**To do:** The records follow. Transcribe only the lines from the line containing "R5: none -> 240 (+5V, GND)" through the end, both ends included, and leave out the pictures.

Source data:

------------------------

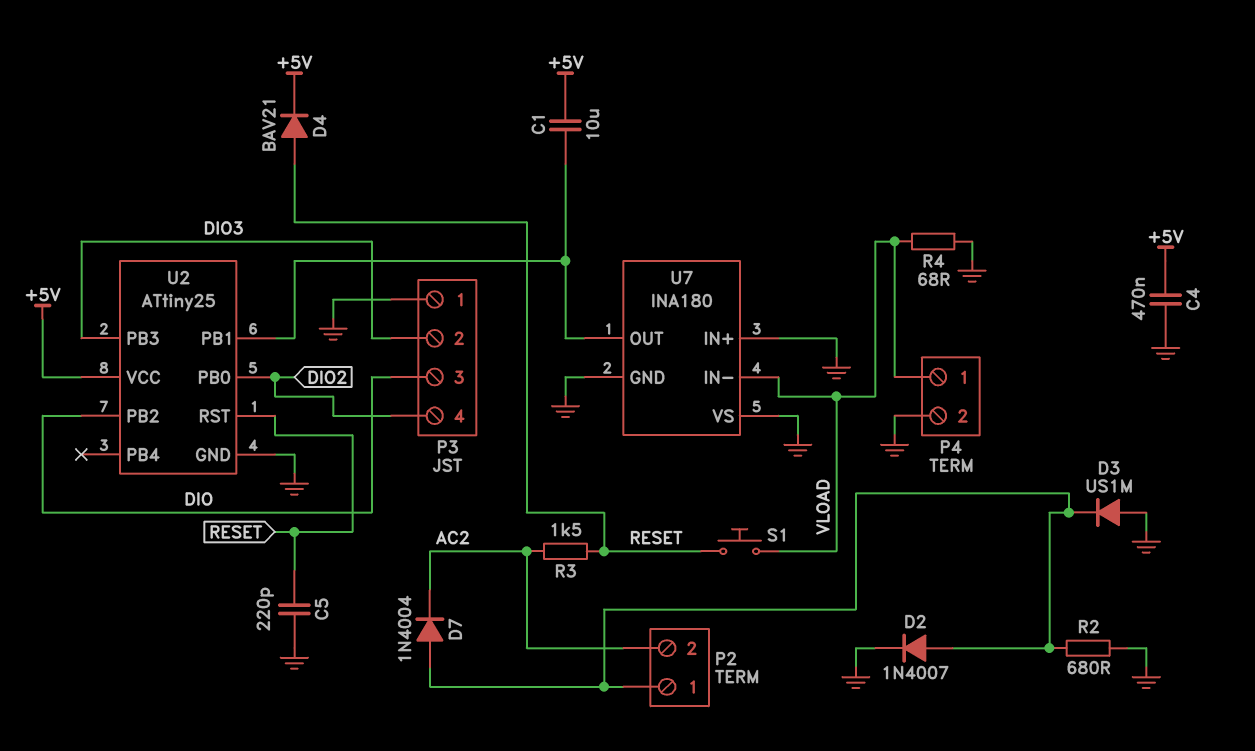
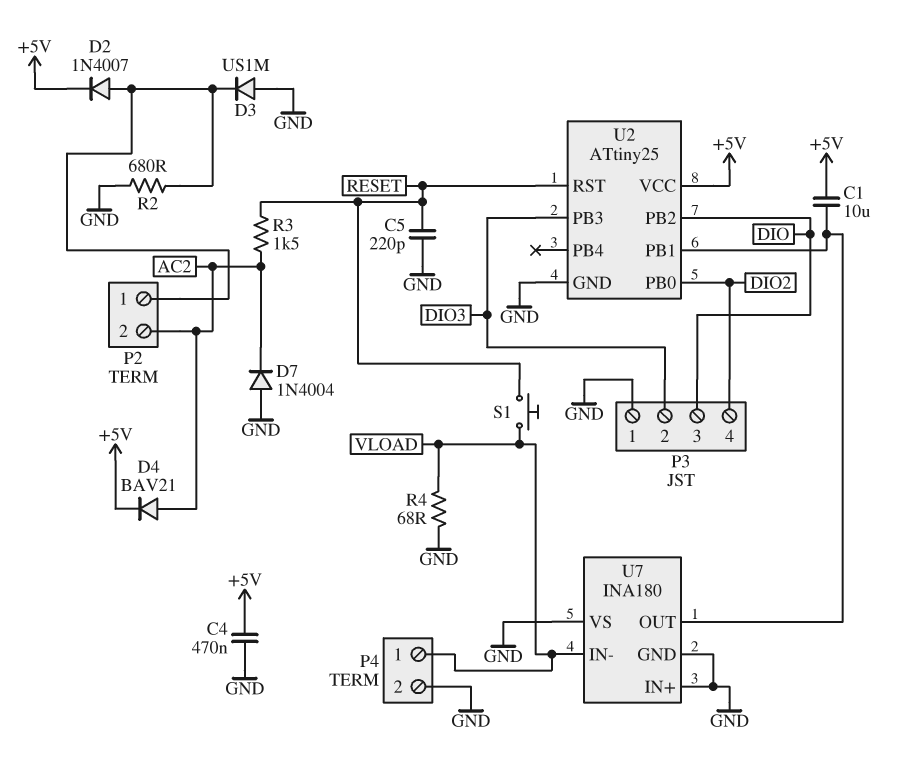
D2: diode 1N4007 (A P2/1, K GND) -> diode 1N4007 (A P2/1, K +5V)
D4: diode BAV21 (A RESET, K +5V) -> diode BAV21 (A AC2, K +5V)
D7: diode 1N4004 (A P2/1, K AC2) -> diode 1N4004 (A GND, K AC2)

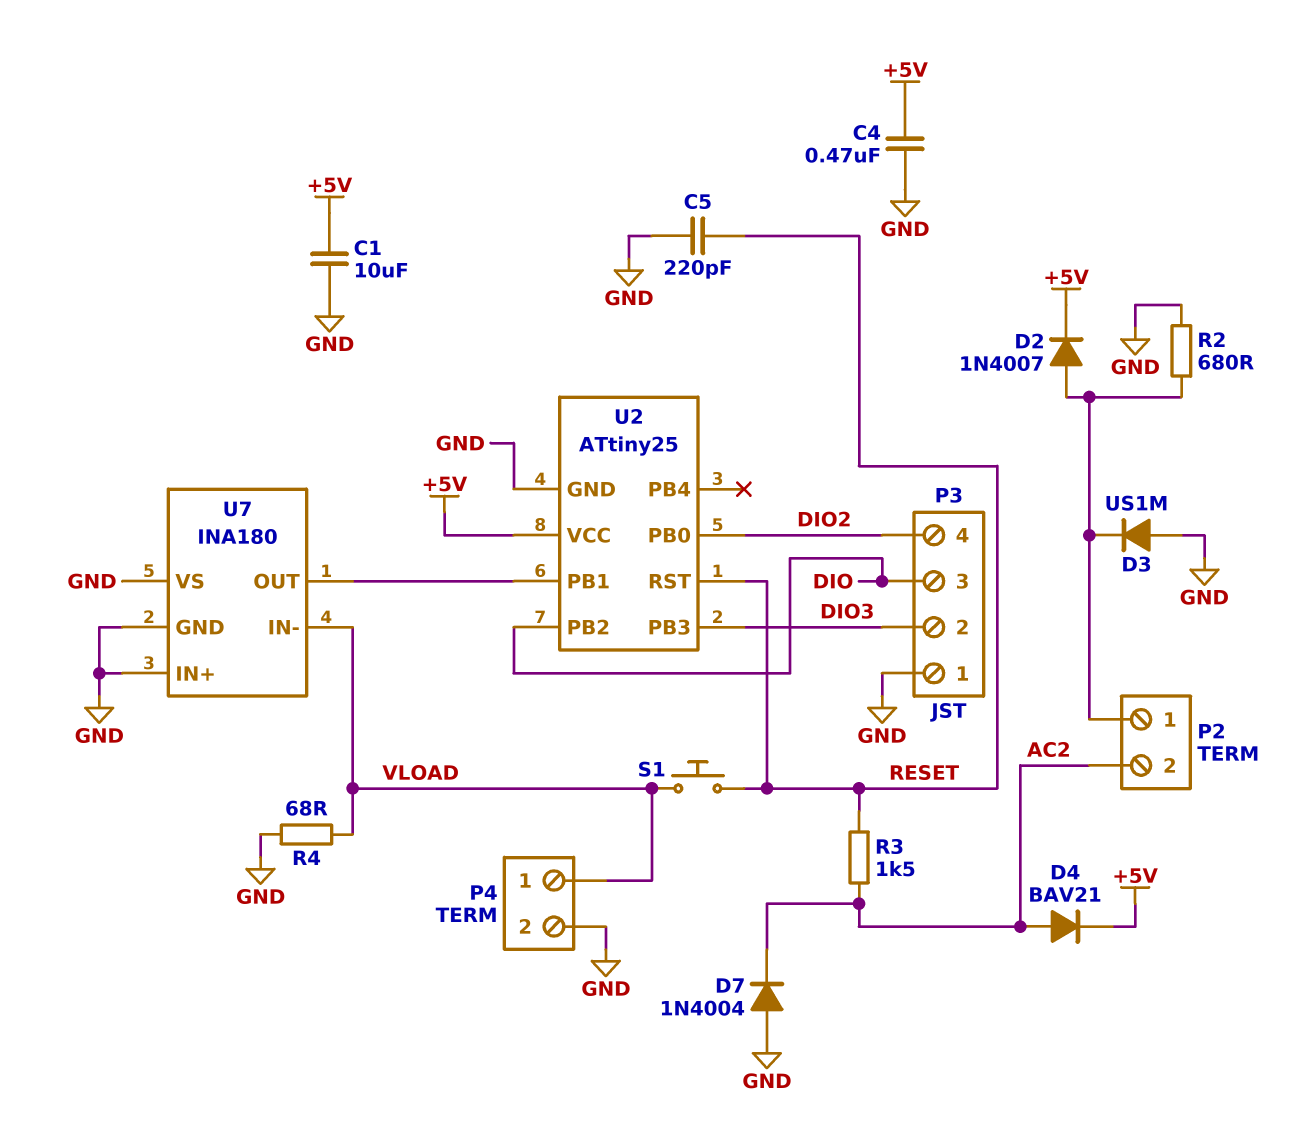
C1: 10uF (+5V, U2/PB1) -> 10uF (+5V, GND)

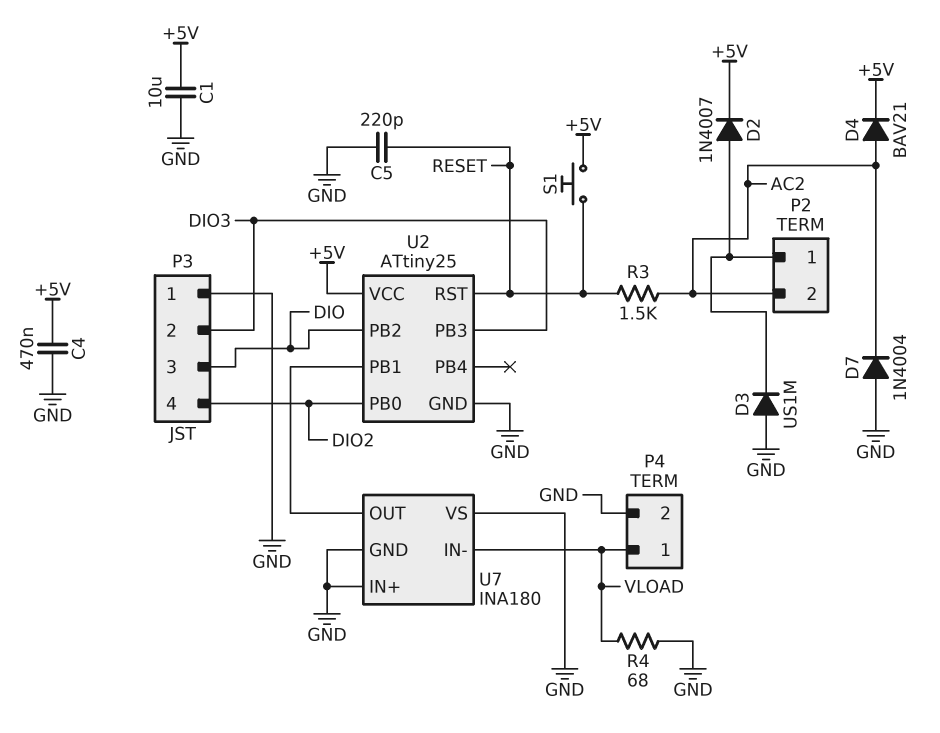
R2: 680 (GND, P2/1) -> none
S1: button (RESET, VLOAD) -> button (+5V, RESET)

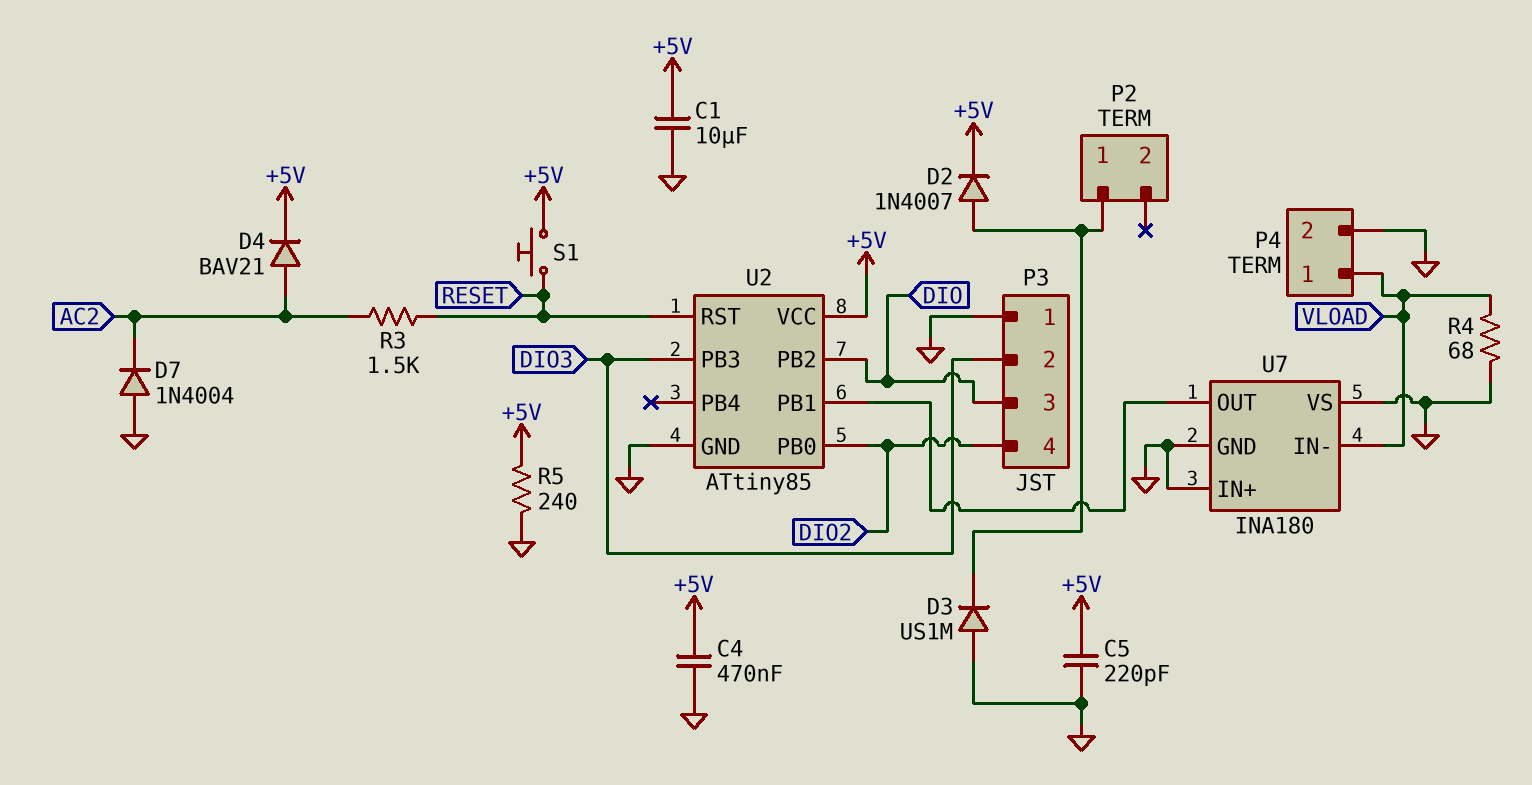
C5: 220pF (GND, RESET) -> 220pF (+5V, GND)
P2 pin 2: AC2 -> none
R5: none -> 240 (+5V, GND)
U2: ATtiny25 -> ATtiny85

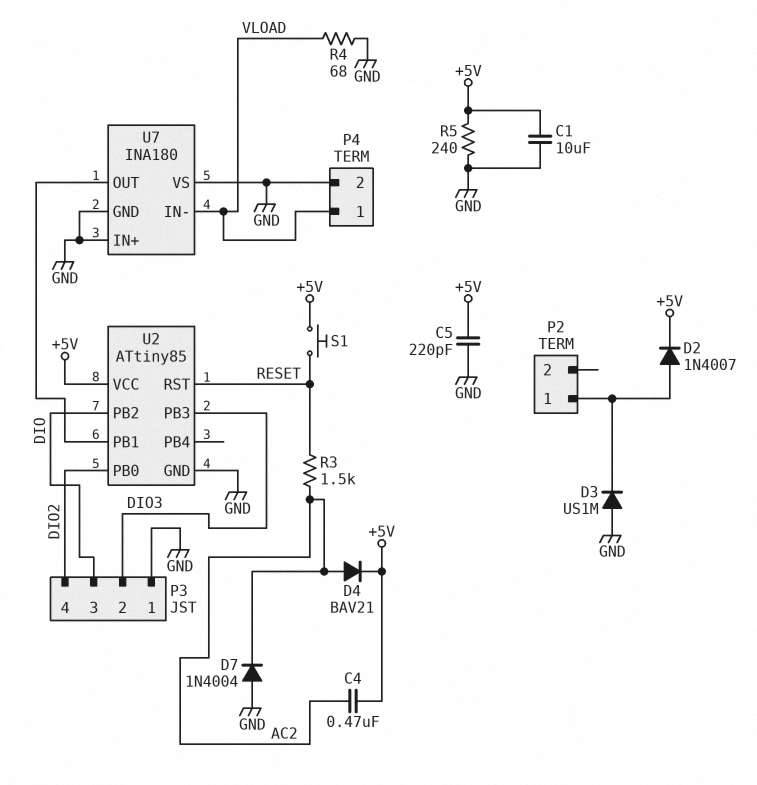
C4: 470nF (+5V, GND) -> 470nF (+5V, AC2)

------------------------

**Answer section:**
R5: none -> 240 (+5V, GND)
U2: ATtiny25 -> ATtiny85

C4: 470nF (+5V, GND) -> 470nF (+5V, AC2)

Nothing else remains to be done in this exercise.